[Entries from a dataset]
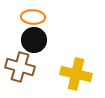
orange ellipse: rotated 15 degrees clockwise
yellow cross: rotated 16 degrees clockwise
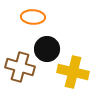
black circle: moved 13 px right, 9 px down
yellow cross: moved 3 px left, 2 px up
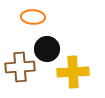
brown cross: rotated 20 degrees counterclockwise
yellow cross: rotated 16 degrees counterclockwise
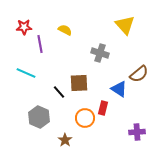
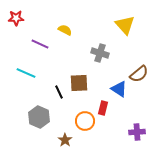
red star: moved 8 px left, 9 px up
purple line: rotated 54 degrees counterclockwise
black line: rotated 16 degrees clockwise
orange circle: moved 3 px down
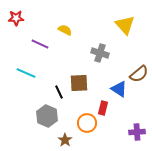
gray hexagon: moved 8 px right, 1 px up
orange circle: moved 2 px right, 2 px down
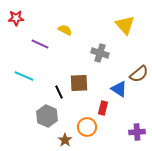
cyan line: moved 2 px left, 3 px down
orange circle: moved 4 px down
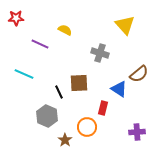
cyan line: moved 2 px up
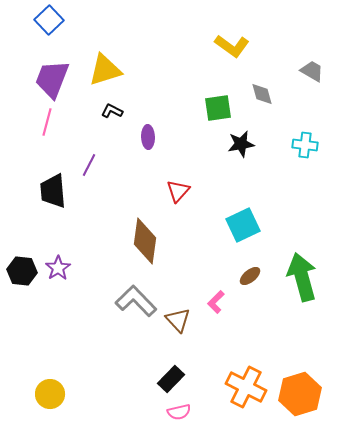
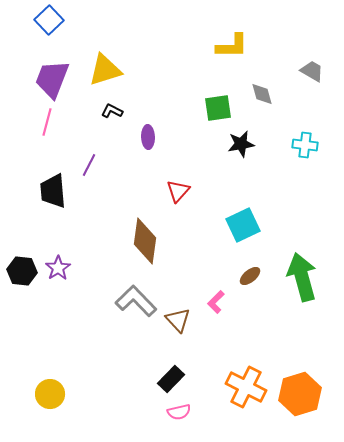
yellow L-shape: rotated 36 degrees counterclockwise
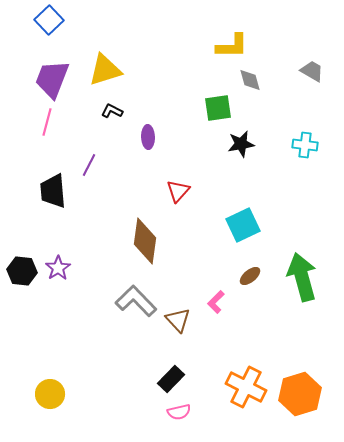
gray diamond: moved 12 px left, 14 px up
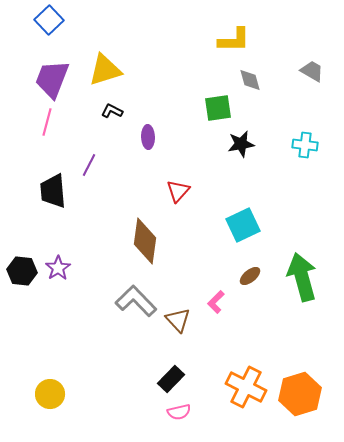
yellow L-shape: moved 2 px right, 6 px up
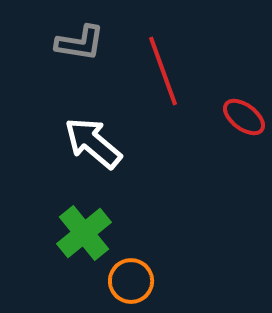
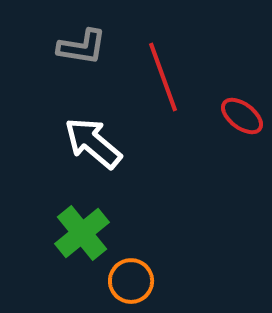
gray L-shape: moved 2 px right, 4 px down
red line: moved 6 px down
red ellipse: moved 2 px left, 1 px up
green cross: moved 2 px left
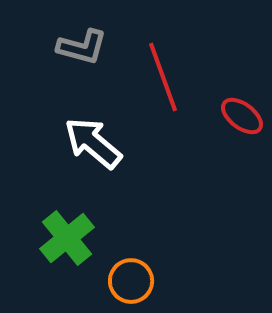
gray L-shape: rotated 6 degrees clockwise
green cross: moved 15 px left, 5 px down
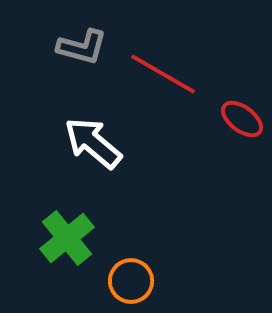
red line: moved 3 px up; rotated 40 degrees counterclockwise
red ellipse: moved 3 px down
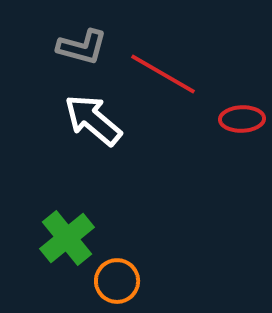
red ellipse: rotated 39 degrees counterclockwise
white arrow: moved 23 px up
orange circle: moved 14 px left
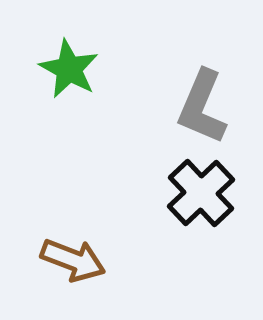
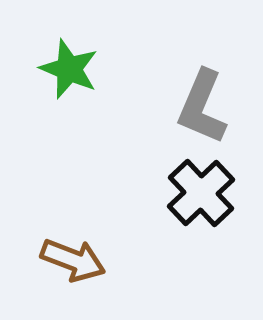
green star: rotated 6 degrees counterclockwise
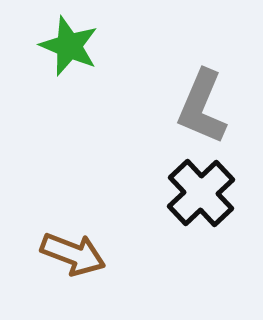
green star: moved 23 px up
brown arrow: moved 6 px up
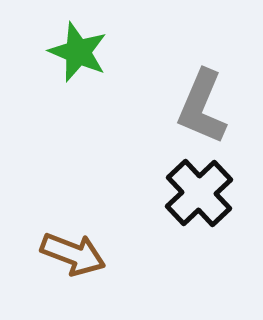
green star: moved 9 px right, 6 px down
black cross: moved 2 px left
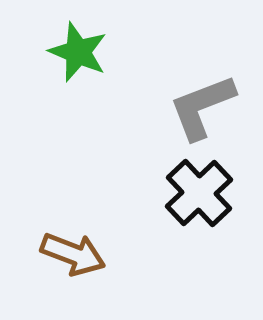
gray L-shape: rotated 46 degrees clockwise
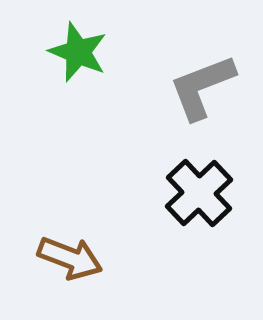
gray L-shape: moved 20 px up
brown arrow: moved 3 px left, 4 px down
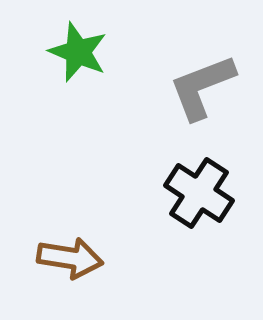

Task instructions: Please copy the entries verbatim from the line containing "red ellipse: rotated", including that line, through the end of the entries, leaving out the pictures.

Response:
red ellipse: rotated 39 degrees counterclockwise
white arrow: moved 23 px up
orange circle: moved 14 px left
green star: rotated 6 degrees counterclockwise
green star: moved 23 px up
brown arrow: moved 6 px up
green star: moved 9 px right, 6 px down
black cross: moved 2 px left
gray L-shape: rotated 46 degrees clockwise
gray L-shape: moved 20 px up
brown arrow: moved 3 px left, 4 px down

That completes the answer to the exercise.